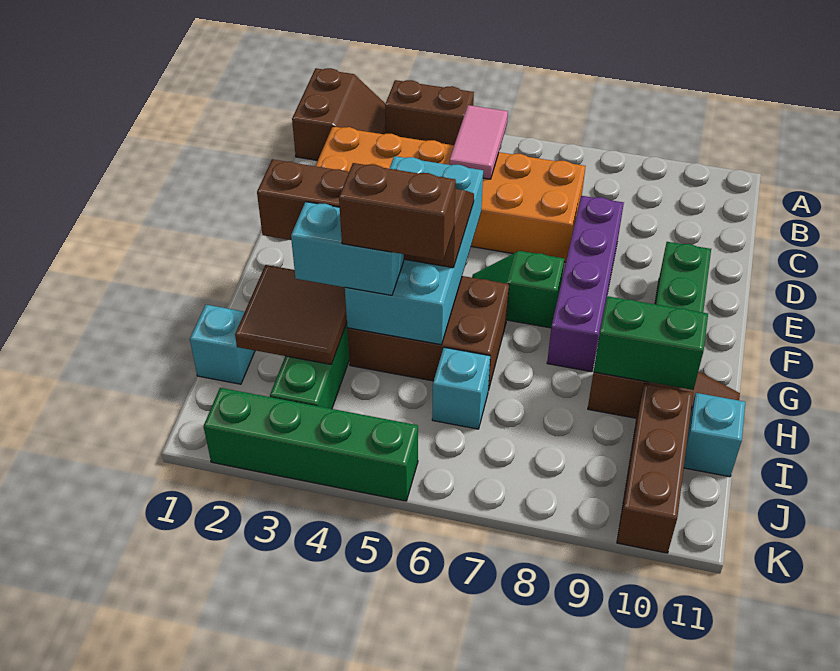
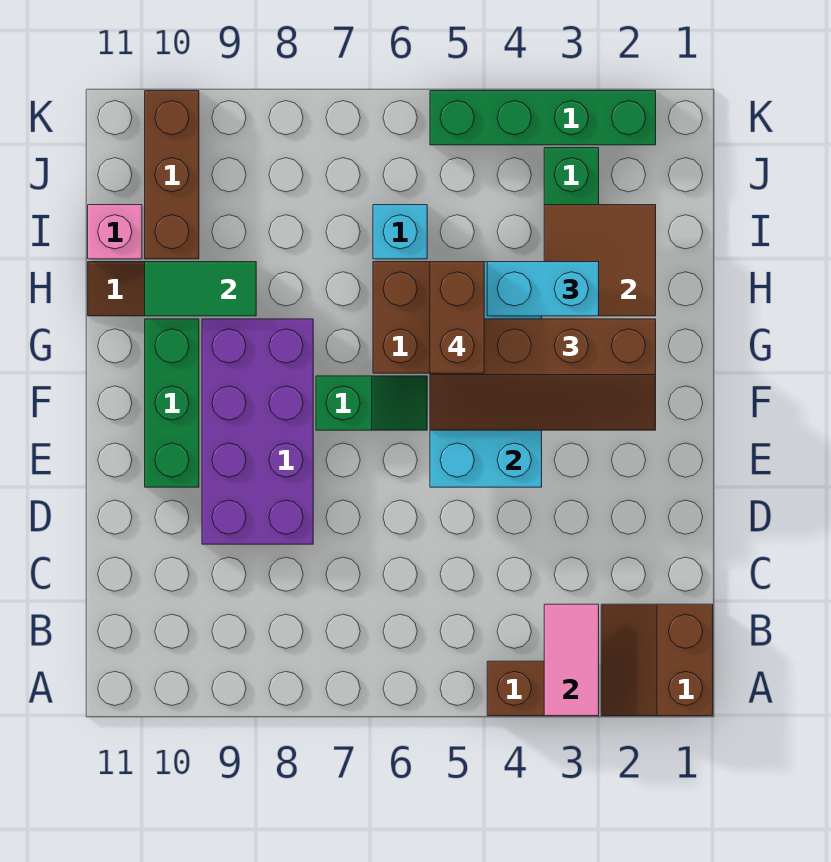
pink tile B5:C5 level 2 -> pink tile A3:B3 level 2
orange brick C2:D7 level 1 -> none
purple brick D8:G8 level 1 -> purple brick D8:G9 level 1
brown brick H4:H5 level 4 -> brown brick G5:H5 level 4
green brick H9:H10 level 2 -> green tile H9:H10 level 2
cyan brick I1 level 1 -> none
cyan brick I11 level 1 -> pink brick I11 level 1

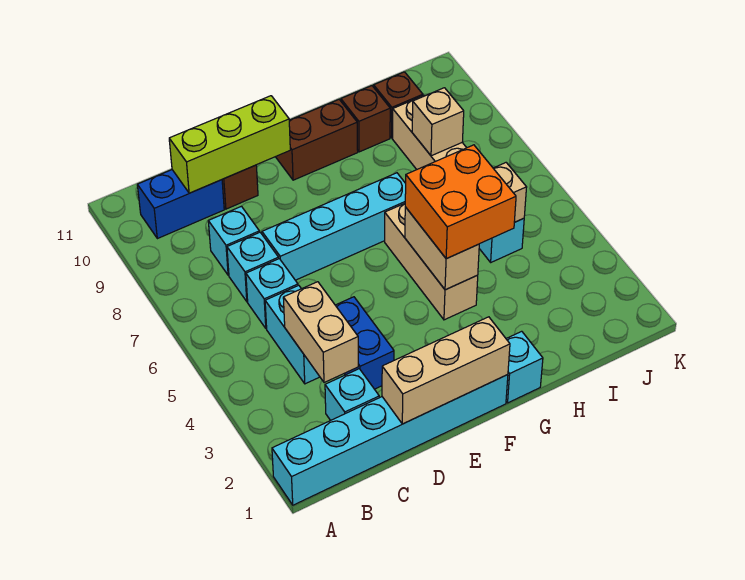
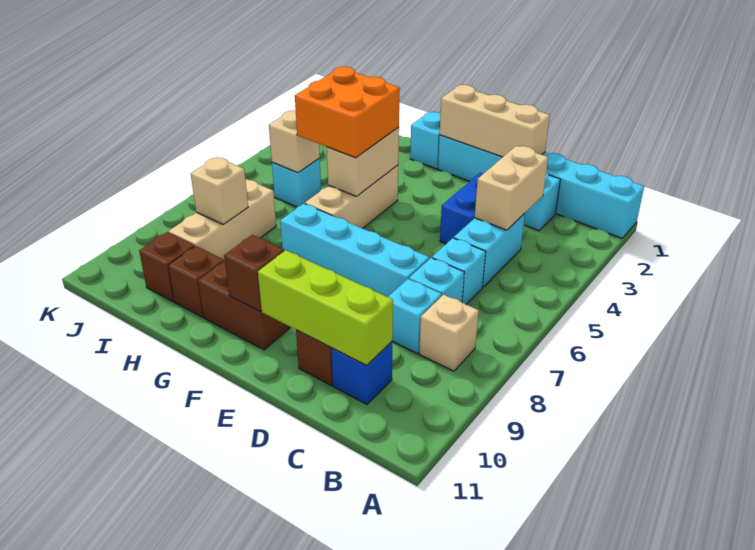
none -> tan brick B8 level 1
blue brick B10:C10 level 1 -> blue brick C10 level 1
none -> brown brick F10 level 2

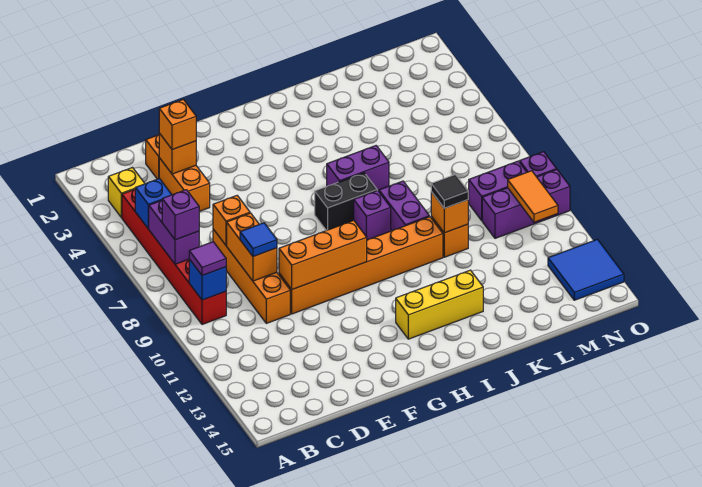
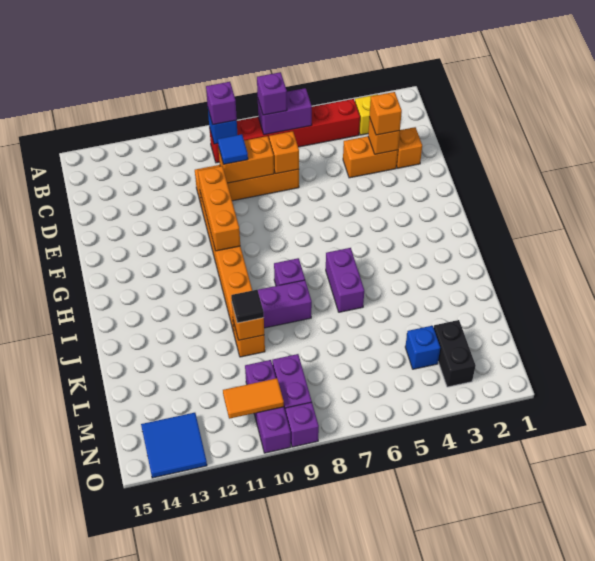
blue brick B5 level 2 -> blue brick M4 level 1
purple tile B9 level 3 -> purple brick B9 level 3
black brick H7:I7 level 1 -> black brick M3:N3 level 1
yellow brick H13:J13 level 1 -> none

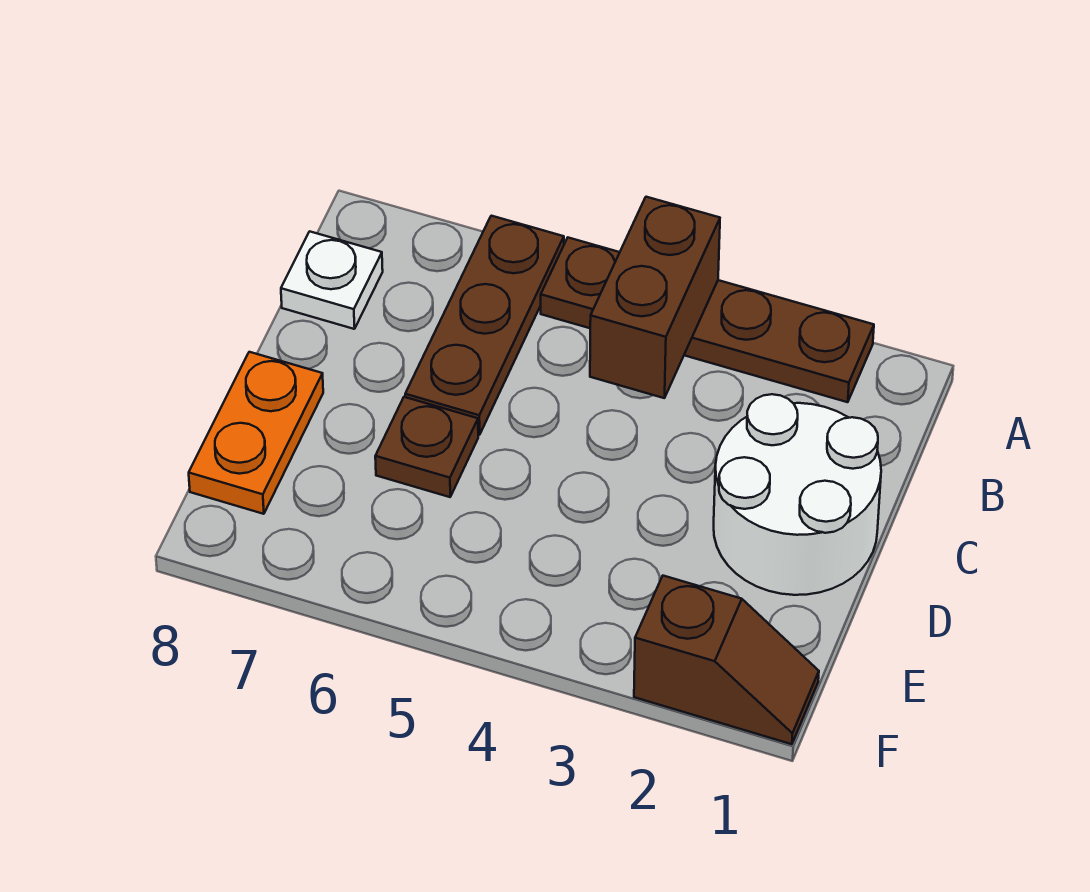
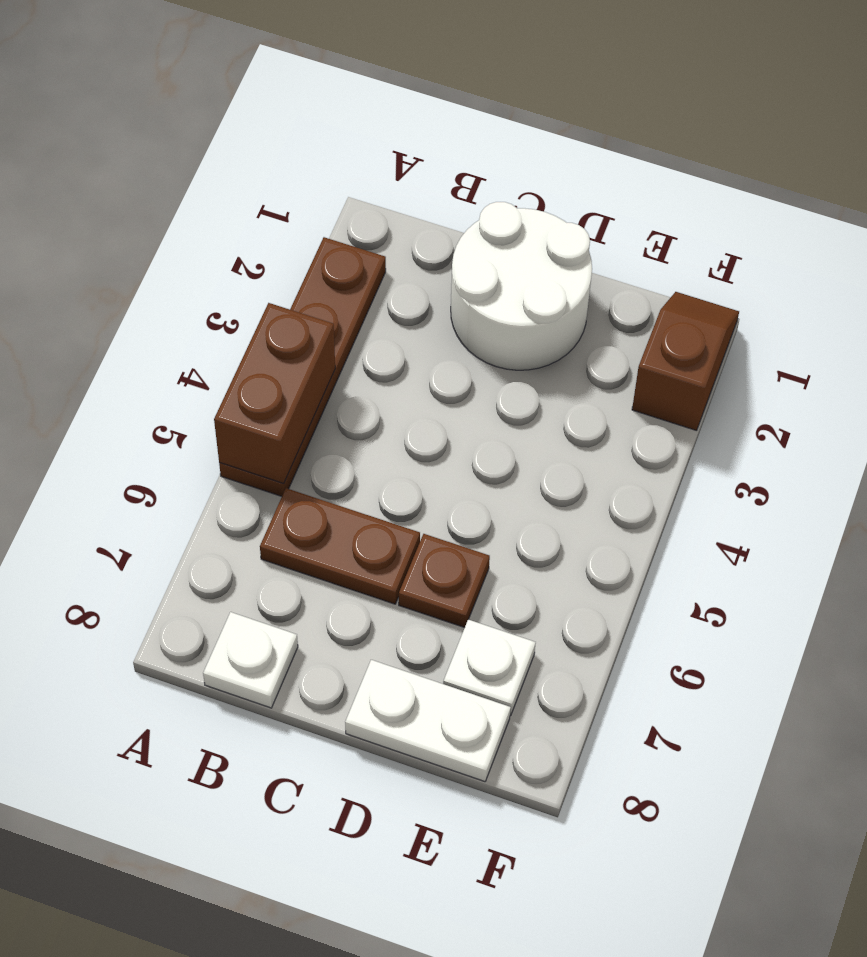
brown brick A4:B4 level 2 -> brown brick A4:A5 level 2
brown plate A6:C6 level 1 -> brown plate B6:C6 level 1
orange plate D8:E8 level 1 -> white plate D8:E8 level 1
none -> white plate E7 level 1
_____
### TASK OBJECTIVE
Nothing but the lines from the one with "green brick H9:H10" up to and including the one with "black brick H7:I7" should be printed, exactly as they read above. Please keep the pictures out.

### RESPONSE
green brick H9:H10 level 2 -> green tile H9:H10 level 2
cyan brick I1 level 1 -> none
cyan brick I11 level 1 -> pink brick I11 level 1

none -> tan brick B8 level 1
blue brick B10:C10 level 1 -> blue brick C10 level 1
none -> brown brick F10 level 2

blue brick B5 level 2 -> blue brick M4 level 1
purple tile B9 level 3 -> purple brick B9 level 3
black brick H7:I7 level 1 -> black brick M3:N3 level 1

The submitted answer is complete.